** DATA UNDER STUDY follows **

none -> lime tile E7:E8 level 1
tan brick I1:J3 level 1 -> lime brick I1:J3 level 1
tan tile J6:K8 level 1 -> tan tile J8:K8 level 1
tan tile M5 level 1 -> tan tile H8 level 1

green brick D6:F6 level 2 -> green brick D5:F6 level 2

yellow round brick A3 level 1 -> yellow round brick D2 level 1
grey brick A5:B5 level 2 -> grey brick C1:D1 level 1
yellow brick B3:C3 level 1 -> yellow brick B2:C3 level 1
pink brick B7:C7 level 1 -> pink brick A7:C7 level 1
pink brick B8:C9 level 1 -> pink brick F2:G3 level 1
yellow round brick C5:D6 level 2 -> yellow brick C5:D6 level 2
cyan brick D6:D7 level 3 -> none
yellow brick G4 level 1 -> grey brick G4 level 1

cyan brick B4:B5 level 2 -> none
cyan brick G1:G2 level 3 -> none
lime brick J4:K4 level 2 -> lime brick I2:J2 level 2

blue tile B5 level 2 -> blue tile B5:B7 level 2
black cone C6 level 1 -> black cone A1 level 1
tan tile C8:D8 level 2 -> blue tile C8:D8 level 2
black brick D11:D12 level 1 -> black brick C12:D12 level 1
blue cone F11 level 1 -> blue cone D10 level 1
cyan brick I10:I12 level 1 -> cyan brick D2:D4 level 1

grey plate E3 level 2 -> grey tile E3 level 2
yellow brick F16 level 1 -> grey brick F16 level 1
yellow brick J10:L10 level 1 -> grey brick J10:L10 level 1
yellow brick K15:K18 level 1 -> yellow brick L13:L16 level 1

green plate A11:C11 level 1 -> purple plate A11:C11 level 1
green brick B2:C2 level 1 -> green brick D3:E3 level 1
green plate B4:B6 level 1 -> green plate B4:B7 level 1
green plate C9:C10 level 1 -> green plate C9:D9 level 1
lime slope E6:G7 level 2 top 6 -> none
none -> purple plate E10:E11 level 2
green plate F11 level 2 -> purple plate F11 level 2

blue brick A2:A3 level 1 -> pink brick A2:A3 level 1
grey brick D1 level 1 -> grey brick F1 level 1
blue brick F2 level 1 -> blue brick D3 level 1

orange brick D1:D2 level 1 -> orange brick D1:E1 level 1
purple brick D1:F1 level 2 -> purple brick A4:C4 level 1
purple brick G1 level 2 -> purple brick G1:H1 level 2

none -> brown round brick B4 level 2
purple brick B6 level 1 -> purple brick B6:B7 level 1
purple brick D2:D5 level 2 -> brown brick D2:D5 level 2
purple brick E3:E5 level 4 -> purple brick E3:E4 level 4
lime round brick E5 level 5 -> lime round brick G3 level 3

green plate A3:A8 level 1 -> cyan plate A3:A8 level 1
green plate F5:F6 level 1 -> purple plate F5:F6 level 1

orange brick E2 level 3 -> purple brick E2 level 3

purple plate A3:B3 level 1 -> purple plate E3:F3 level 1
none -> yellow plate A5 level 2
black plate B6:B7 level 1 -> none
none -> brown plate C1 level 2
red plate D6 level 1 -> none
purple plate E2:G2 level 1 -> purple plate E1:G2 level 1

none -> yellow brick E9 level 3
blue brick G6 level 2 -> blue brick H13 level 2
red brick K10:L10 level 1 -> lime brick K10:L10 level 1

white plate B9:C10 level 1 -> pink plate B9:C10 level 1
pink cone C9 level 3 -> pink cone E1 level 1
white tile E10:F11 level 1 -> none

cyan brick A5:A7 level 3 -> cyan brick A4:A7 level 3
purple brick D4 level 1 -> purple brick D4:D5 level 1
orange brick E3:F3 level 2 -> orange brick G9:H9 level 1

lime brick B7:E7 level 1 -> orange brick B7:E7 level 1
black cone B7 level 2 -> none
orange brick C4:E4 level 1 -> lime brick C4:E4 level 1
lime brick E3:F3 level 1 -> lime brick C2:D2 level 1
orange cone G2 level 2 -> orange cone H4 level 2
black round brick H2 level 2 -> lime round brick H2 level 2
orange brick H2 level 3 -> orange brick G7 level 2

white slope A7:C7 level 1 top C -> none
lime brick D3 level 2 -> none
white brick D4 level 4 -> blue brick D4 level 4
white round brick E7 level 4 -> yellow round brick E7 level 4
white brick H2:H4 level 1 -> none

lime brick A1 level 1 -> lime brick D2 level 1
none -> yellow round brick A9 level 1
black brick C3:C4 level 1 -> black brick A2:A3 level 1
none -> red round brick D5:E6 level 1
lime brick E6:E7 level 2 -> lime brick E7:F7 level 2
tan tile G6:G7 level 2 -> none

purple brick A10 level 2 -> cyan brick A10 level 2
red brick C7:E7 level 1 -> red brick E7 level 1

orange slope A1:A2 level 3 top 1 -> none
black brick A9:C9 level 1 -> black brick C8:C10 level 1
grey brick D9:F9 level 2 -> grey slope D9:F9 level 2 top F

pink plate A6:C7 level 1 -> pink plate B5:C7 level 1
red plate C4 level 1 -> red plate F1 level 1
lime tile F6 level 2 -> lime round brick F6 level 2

** End of DATA UNDER STUDY **

WORK ITEM
Your answer should be an exact copy of the lines from the one with "white brick H2:H4 level 1 -> none" through the end of the material, with no other lines.

TASK RESULT
white brick H2:H4 level 1 -> none

lime brick A1 level 1 -> lime brick D2 level 1
none -> yellow round brick A9 level 1
black brick C3:C4 level 1 -> black brick A2:A3 level 1
none -> red round brick D5:E6 level 1
lime brick E6:E7 level 2 -> lime brick E7:F7 level 2
tan tile G6:G7 level 2 -> none

purple brick A10 level 2 -> cyan brick A10 level 2
red brick C7:E7 level 1 -> red brick E7 level 1

orange slope A1:A2 level 3 top 1 -> none
black brick A9:C9 level 1 -> black brick C8:C10 level 1
grey brick D9:F9 level 2 -> grey slope D9:F9 level 2 top F

pink plate A6:C7 level 1 -> pink plate B5:C7 level 1
red plate C4 level 1 -> red plate F1 level 1
lime tile F6 level 2 -> lime round brick F6 level 2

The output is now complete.